▶ _Problem description_
All lines of the listing that contain "none" should be shown in full.
(Supplied data)
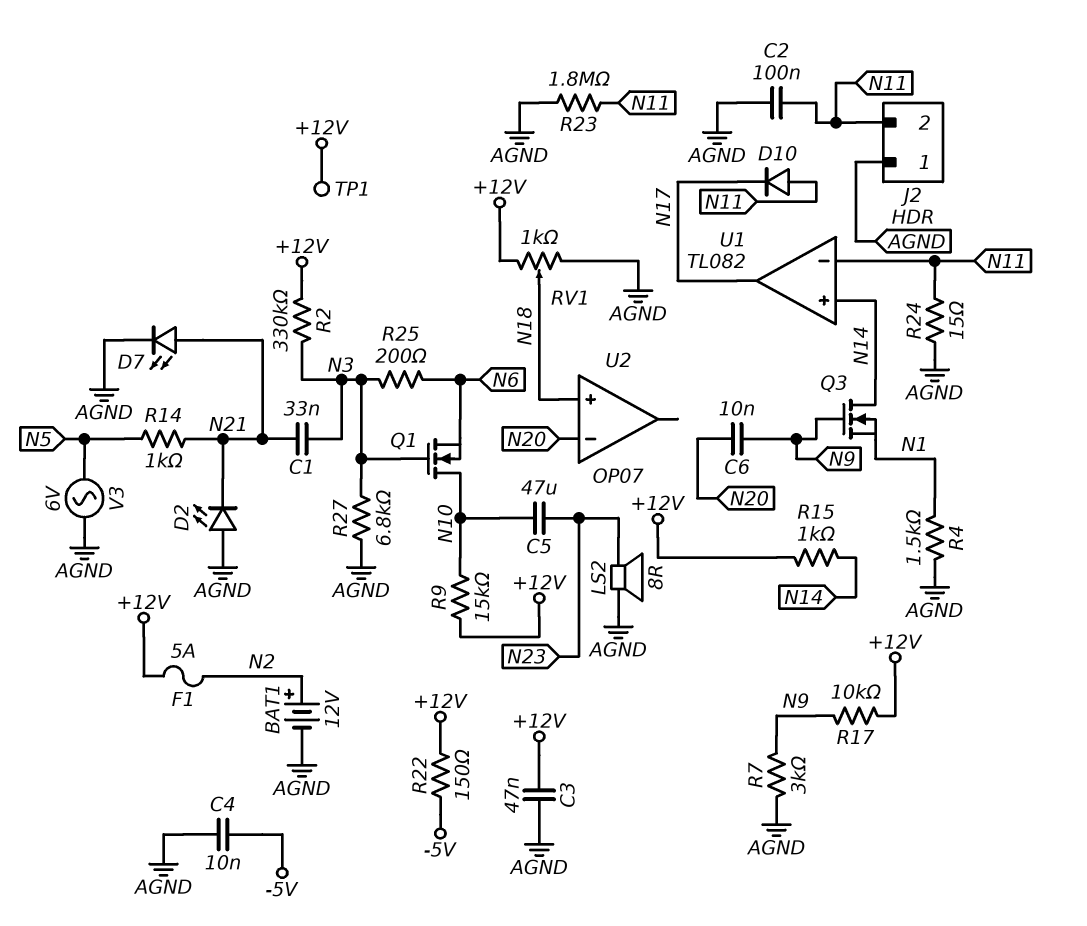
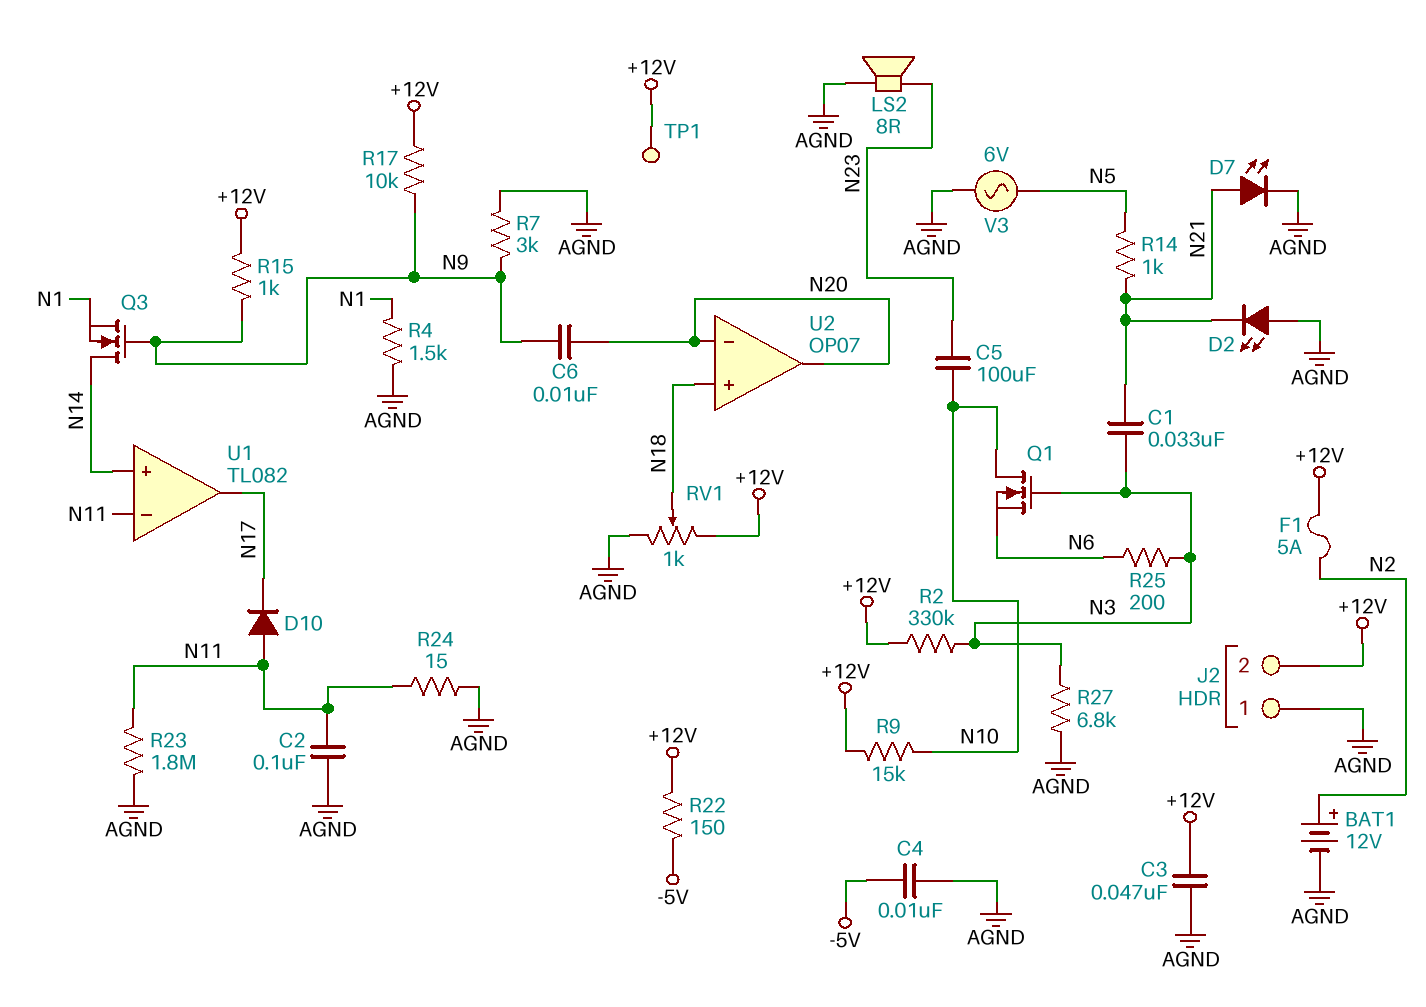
C5: 47uF (N10, N23) -> 100uF (N10, N23)
J2 pin 2: N11 -> +12V
R15: 1k (+12V, N14) -> 1k (+12V, N9)
U2 pin out: none -> N20

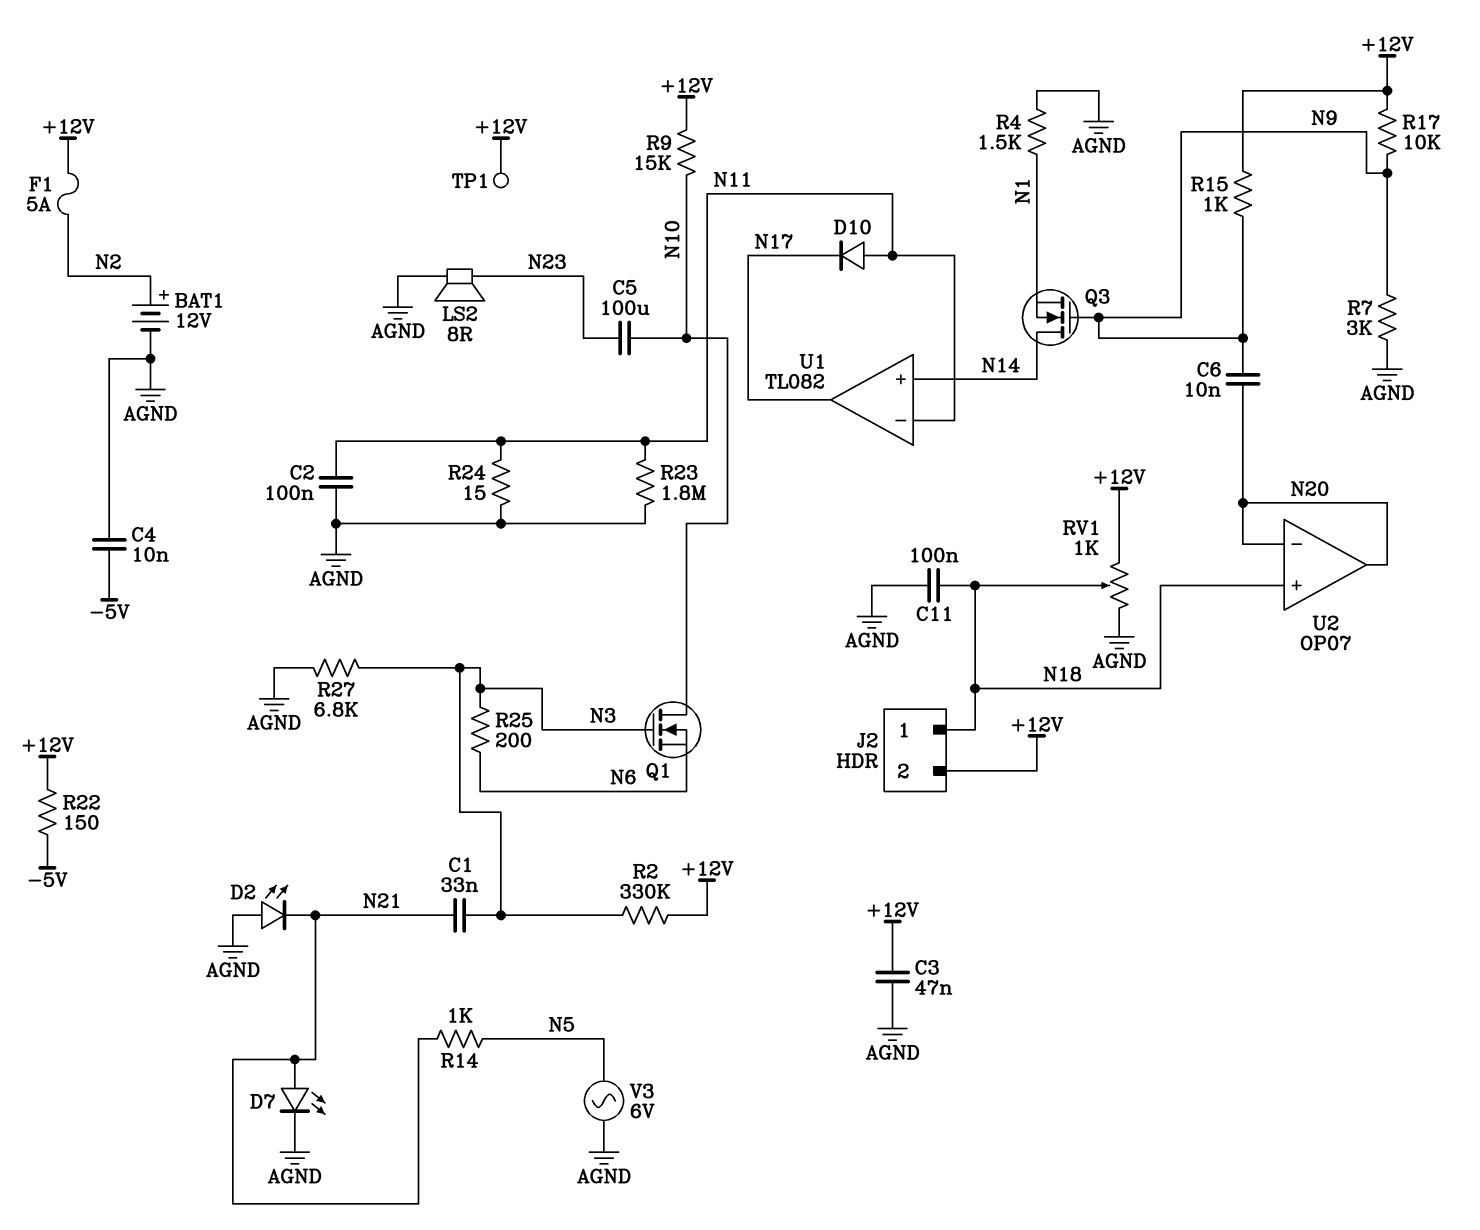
C11: none -> 100nF (AGND, N18)
J2 pin 1: AGND -> N18

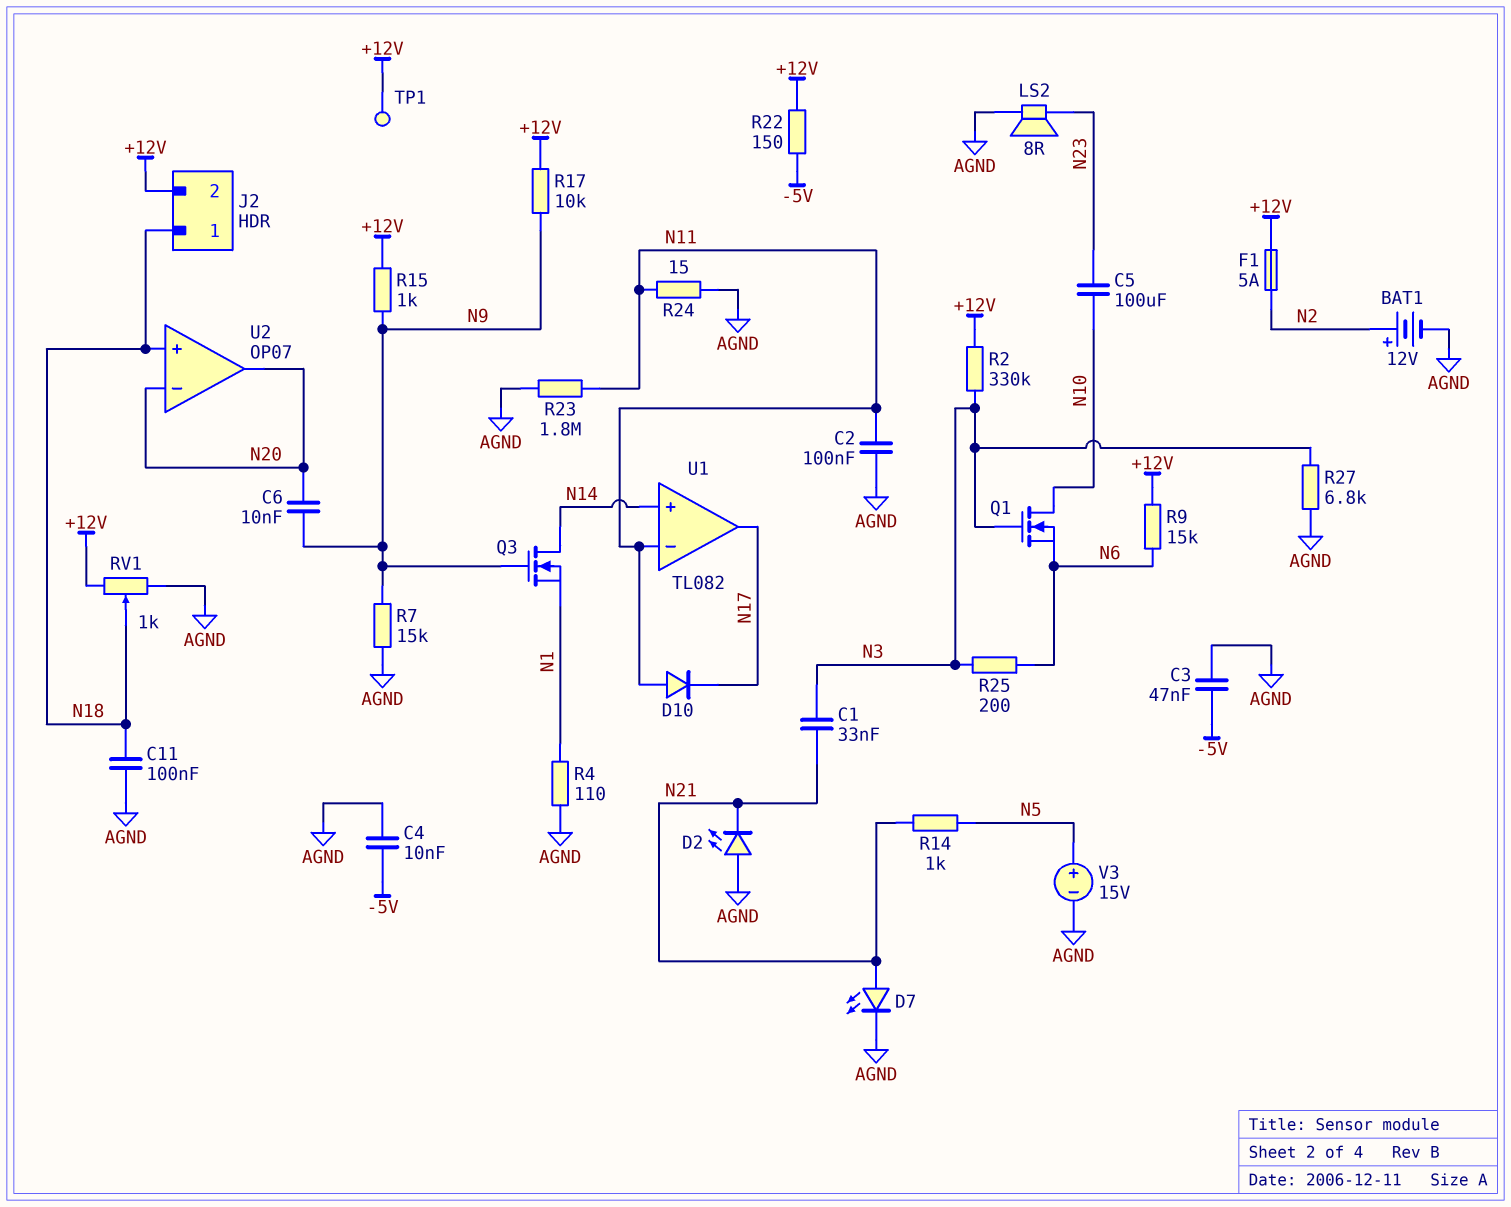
C3: 47nF (+12V, AGND) -> 47nF (-5V, AGND)
R4: 1.5k (AGND, N1) -> 110 (AGND, N1)
R7: 3k (AGND, N9) -> 15k (AGND, N9)
R9: 15k (+12V, N10) -> 15k (+12V, N6)
V3: AC 6V (AGND, N5) -> 15V (plus N5, minus AGND)

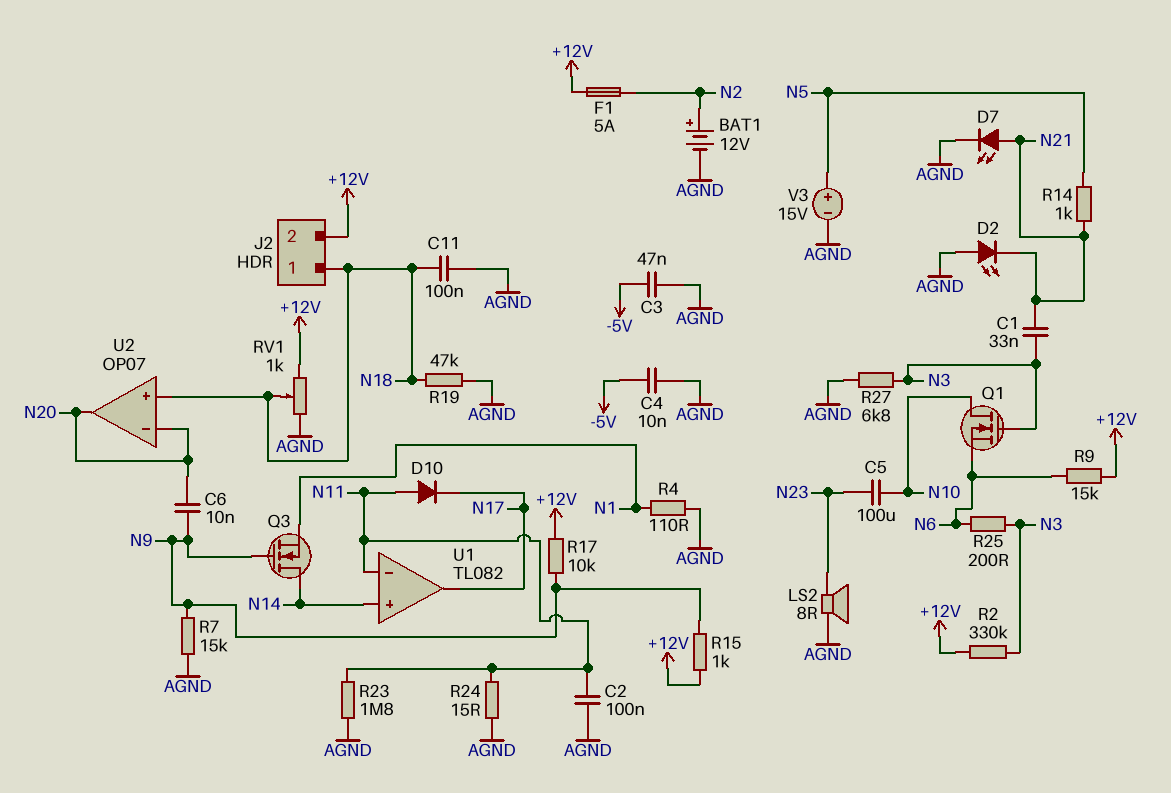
R19: none -> 47k (AGND, N18)
R22: 150 (+12V, -5V) -> none
TP1: test point (+12V) -> none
(End Supplied data)
▶ _Answer to the exercise_
U2 pin out: none -> N20
C11: none -> 100nF (AGND, N18)
R19: none -> 47k (AGND, N18)
R22: 150 (+12V, -5V) -> none
TP1: test point (+12V) -> none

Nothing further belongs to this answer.